**Brief**. How do the records below read from their first line through the line containing "building: [210,794,290,867] -> none"? Write those lines out exactly.

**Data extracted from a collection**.
=== Begin Enclosure ===

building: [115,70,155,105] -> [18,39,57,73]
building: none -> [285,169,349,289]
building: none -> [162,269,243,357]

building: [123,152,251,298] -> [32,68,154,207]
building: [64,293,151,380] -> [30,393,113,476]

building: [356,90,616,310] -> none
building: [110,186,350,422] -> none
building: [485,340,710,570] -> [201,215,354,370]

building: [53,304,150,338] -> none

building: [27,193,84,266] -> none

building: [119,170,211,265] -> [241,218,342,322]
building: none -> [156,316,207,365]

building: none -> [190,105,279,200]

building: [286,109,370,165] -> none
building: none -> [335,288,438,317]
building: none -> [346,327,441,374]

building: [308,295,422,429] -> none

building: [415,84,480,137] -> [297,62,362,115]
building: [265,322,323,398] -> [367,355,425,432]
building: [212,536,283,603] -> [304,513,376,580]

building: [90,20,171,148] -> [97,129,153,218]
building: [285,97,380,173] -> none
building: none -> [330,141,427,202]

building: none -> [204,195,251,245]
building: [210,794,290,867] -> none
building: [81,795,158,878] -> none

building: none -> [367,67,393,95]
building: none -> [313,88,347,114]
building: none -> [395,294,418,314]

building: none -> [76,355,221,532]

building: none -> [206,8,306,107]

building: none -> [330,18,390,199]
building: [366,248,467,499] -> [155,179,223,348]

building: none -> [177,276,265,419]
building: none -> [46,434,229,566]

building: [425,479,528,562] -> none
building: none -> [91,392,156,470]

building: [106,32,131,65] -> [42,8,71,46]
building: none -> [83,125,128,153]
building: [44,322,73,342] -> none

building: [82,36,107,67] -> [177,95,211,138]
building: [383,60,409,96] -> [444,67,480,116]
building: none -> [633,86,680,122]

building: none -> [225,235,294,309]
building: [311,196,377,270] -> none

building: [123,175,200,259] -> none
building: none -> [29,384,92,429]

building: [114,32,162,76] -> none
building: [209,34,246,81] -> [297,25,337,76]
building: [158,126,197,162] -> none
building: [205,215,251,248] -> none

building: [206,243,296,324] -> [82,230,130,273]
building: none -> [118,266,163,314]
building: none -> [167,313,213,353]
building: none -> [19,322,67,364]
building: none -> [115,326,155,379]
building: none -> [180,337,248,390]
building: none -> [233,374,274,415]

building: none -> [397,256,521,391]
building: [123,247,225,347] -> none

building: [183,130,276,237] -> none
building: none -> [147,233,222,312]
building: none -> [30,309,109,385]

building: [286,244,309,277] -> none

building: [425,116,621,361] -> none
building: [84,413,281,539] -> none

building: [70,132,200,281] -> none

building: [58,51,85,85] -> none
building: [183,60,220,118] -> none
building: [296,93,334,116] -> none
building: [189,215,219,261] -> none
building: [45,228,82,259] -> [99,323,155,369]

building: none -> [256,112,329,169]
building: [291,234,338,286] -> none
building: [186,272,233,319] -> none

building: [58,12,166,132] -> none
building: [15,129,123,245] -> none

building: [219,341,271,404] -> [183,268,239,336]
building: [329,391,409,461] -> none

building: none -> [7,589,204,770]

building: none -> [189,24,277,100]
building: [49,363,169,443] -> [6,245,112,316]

=== End Enclosure ===

**Answer for this exercise**.
building: [115,70,155,105] -> [18,39,57,73]
building: none -> [285,169,349,289]
building: none -> [162,269,243,357]

building: [123,152,251,298] -> [32,68,154,207]
building: [64,293,151,380] -> [30,393,113,476]

building: [356,90,616,310] -> none
building: [110,186,350,422] -> none
building: [485,340,710,570] -> [201,215,354,370]

building: [53,304,150,338] -> none

building: [27,193,84,266] -> none

building: [119,170,211,265] -> [241,218,342,322]
building: none -> [156,316,207,365]

building: none -> [190,105,279,200]

building: [286,109,370,165] -> none
building: none -> [335,288,438,317]
building: none -> [346,327,441,374]

building: [308,295,422,429] -> none

building: [415,84,480,137] -> [297,62,362,115]
building: [265,322,323,398] -> [367,355,425,432]
building: [212,536,283,603] -> [304,513,376,580]

building: [90,20,171,148] -> [97,129,153,218]
building: [285,97,380,173] -> none
building: none -> [330,141,427,202]

building: none -> [204,195,251,245]
building: [210,794,290,867] -> none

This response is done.